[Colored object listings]

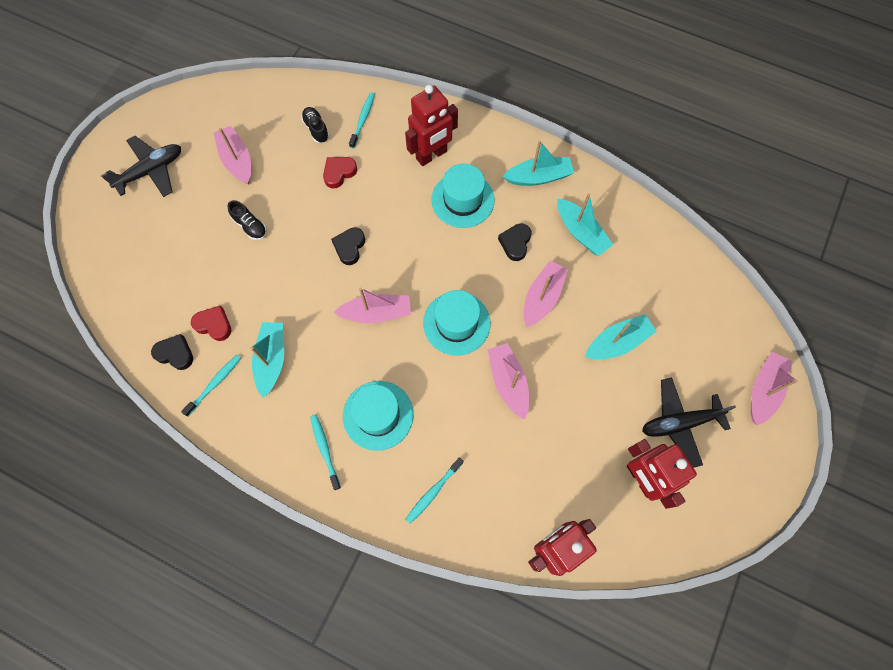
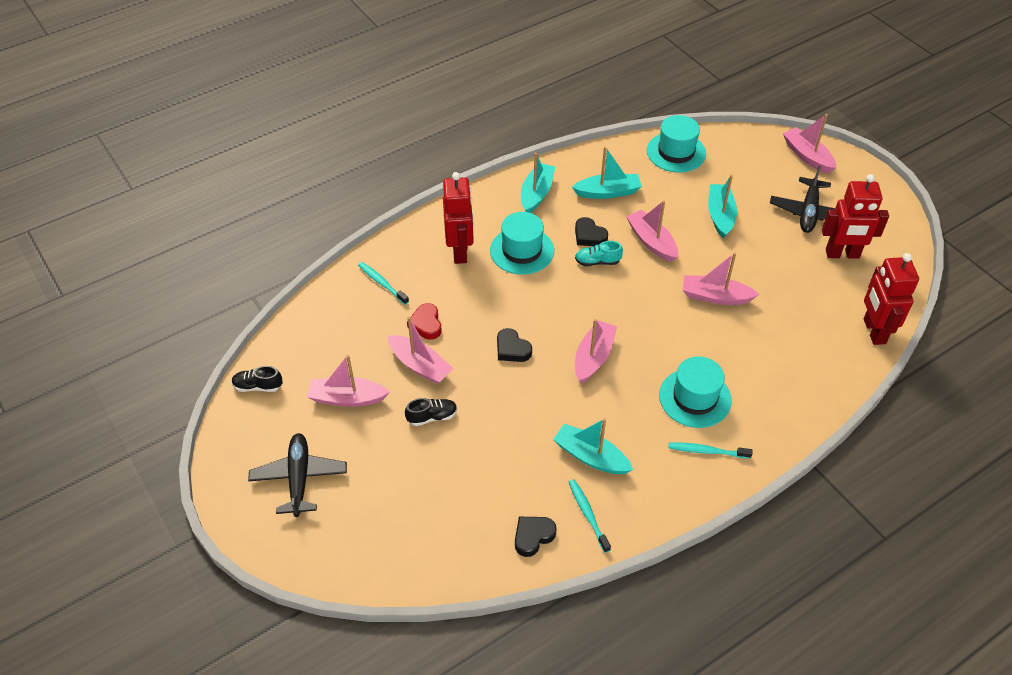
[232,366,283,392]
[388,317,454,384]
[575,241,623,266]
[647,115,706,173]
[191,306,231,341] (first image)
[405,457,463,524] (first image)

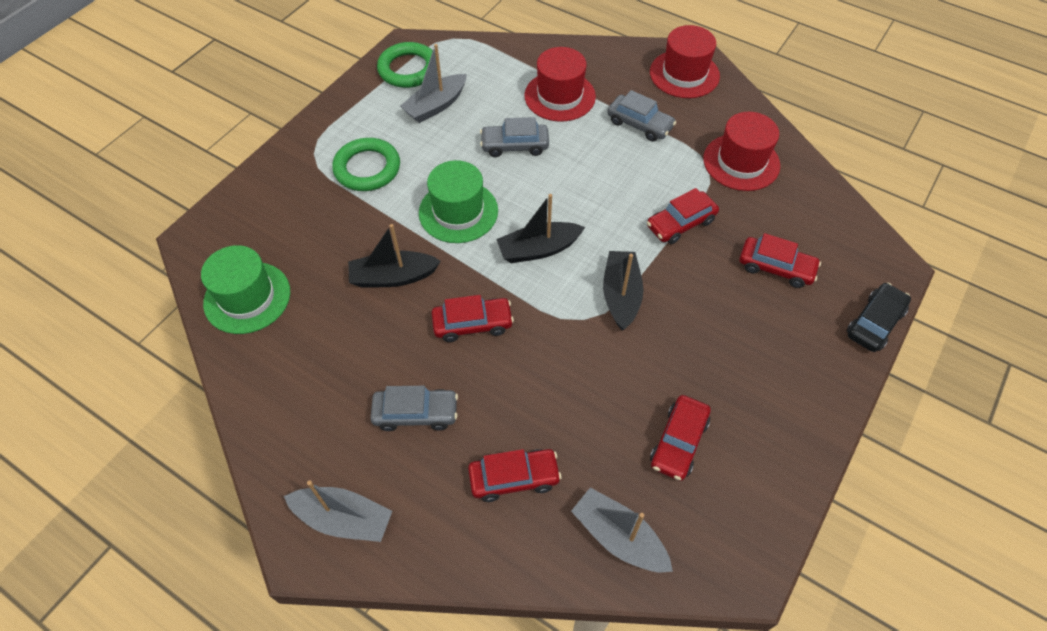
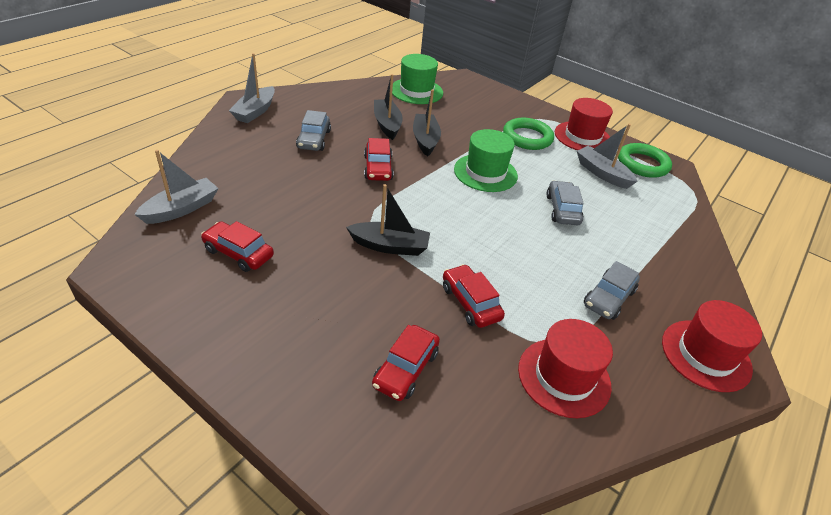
[374,74,403,140]
[555,98,613,150]
[468,449,561,502] (first image)
[847,283,911,352] (first image)

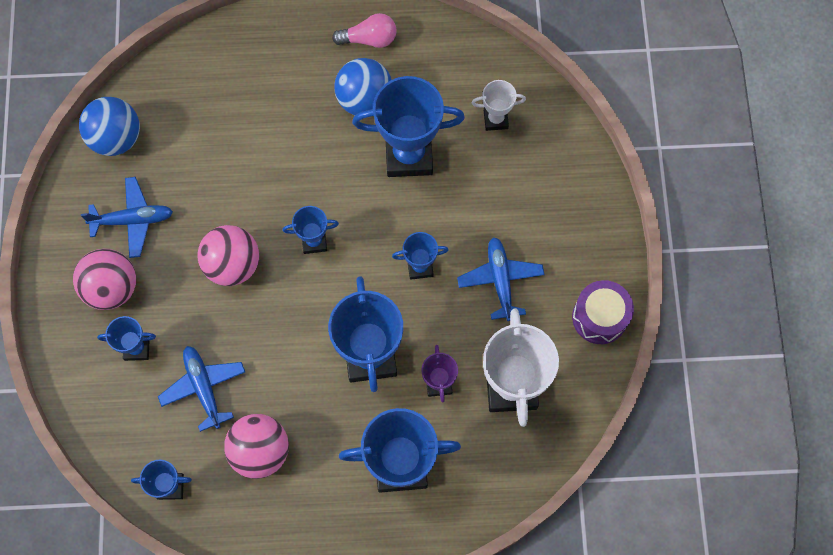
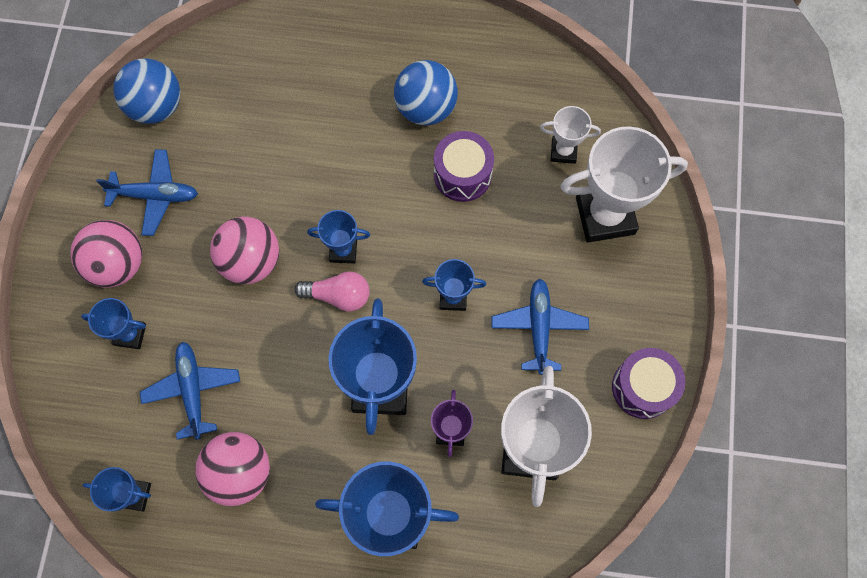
[294,271,370,311]
[434,131,494,202]
[560,126,688,242]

About this exercise: Please give the entries above again exactly as written, leaving out any pictures.

Problem solution:
[232,366,283,392]
[388,317,454,384]
[575,241,623,266]
[647,115,706,173]
[191,306,231,341] (first image)
[405,457,463,524] (first image)

[374,74,403,140]
[555,98,613,150]
[468,449,561,502] (first image)
[847,283,911,352] (first image)

[294,271,370,311]
[434,131,494,202]
[560,126,688,242]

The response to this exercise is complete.